[Stored records]
----------

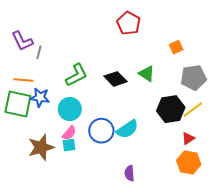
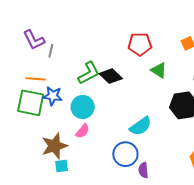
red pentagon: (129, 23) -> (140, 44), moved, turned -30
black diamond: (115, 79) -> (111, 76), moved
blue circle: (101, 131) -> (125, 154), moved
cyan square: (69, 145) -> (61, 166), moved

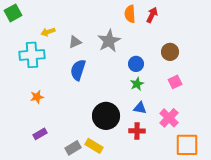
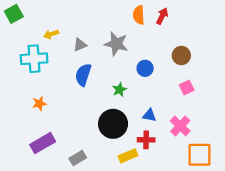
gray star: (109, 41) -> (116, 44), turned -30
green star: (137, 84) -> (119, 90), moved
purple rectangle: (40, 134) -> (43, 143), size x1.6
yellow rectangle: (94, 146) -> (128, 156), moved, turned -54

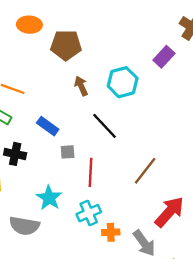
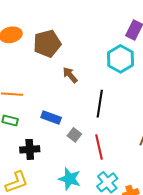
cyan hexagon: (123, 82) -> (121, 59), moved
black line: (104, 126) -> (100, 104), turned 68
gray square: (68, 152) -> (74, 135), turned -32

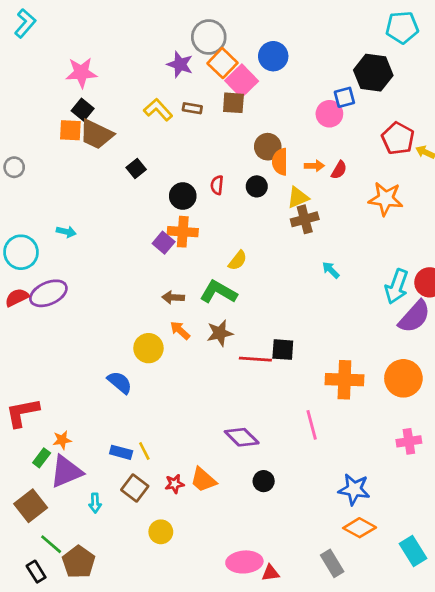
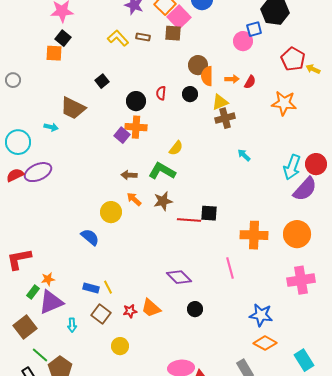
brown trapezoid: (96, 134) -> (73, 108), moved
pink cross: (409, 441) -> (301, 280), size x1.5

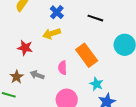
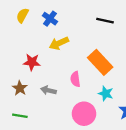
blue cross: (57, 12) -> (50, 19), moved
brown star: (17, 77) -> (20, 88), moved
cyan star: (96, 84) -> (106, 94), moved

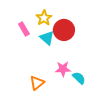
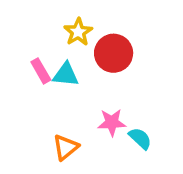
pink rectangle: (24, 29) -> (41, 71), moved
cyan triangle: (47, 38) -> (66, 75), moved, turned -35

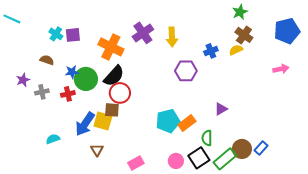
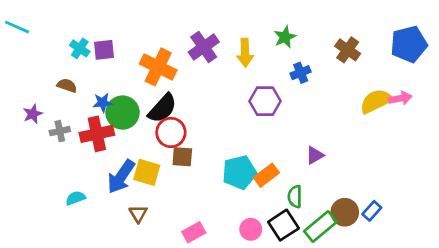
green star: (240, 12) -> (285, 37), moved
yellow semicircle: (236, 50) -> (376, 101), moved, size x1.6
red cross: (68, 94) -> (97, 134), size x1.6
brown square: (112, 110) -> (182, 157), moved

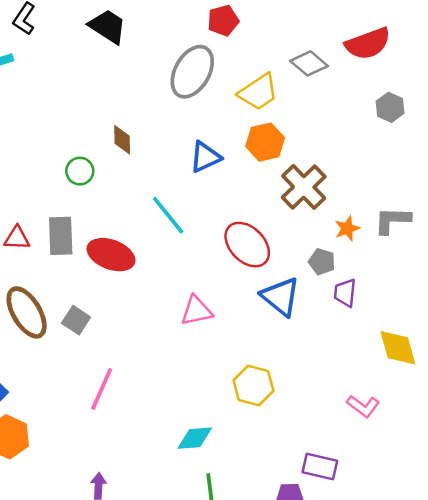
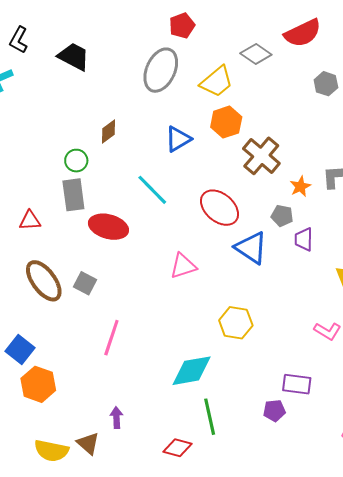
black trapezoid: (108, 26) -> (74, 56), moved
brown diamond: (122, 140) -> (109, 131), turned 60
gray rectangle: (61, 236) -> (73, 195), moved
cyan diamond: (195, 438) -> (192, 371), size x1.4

----------

_Problem_:
The entries should be printed again exactly as written, leaving all pictures out.

_Result below_:
red pentagon: (129, 23) -> (140, 44), moved, turned -30
black diamond: (115, 79) -> (111, 76), moved
blue circle: (101, 131) -> (125, 154), moved
cyan square: (69, 145) -> (61, 166), moved

gray star: (109, 41) -> (116, 44), turned -30
green star: (137, 84) -> (119, 90), moved
purple rectangle: (40, 134) -> (43, 143), size x1.6
yellow rectangle: (94, 146) -> (128, 156), moved, turned -54

cyan hexagon: (123, 82) -> (121, 59), moved
black line: (104, 126) -> (100, 104), turned 68
gray square: (68, 152) -> (74, 135), turned -32

brown trapezoid: (96, 134) -> (73, 108), moved
pink cross: (409, 441) -> (301, 280), size x1.5

blue cross: (57, 12) -> (50, 19), moved
brown star: (17, 77) -> (20, 88), moved
cyan star: (96, 84) -> (106, 94), moved

pink rectangle: (24, 29) -> (41, 71), moved
cyan triangle: (47, 38) -> (66, 75), moved, turned -35

green star: (240, 12) -> (285, 37), moved
yellow semicircle: (236, 50) -> (376, 101), moved, size x1.6
red cross: (68, 94) -> (97, 134), size x1.6
brown square: (112, 110) -> (182, 157), moved

black trapezoid: (108, 26) -> (74, 56), moved
brown diamond: (122, 140) -> (109, 131), turned 60
gray rectangle: (61, 236) -> (73, 195), moved
cyan diamond: (195, 438) -> (192, 371), size x1.4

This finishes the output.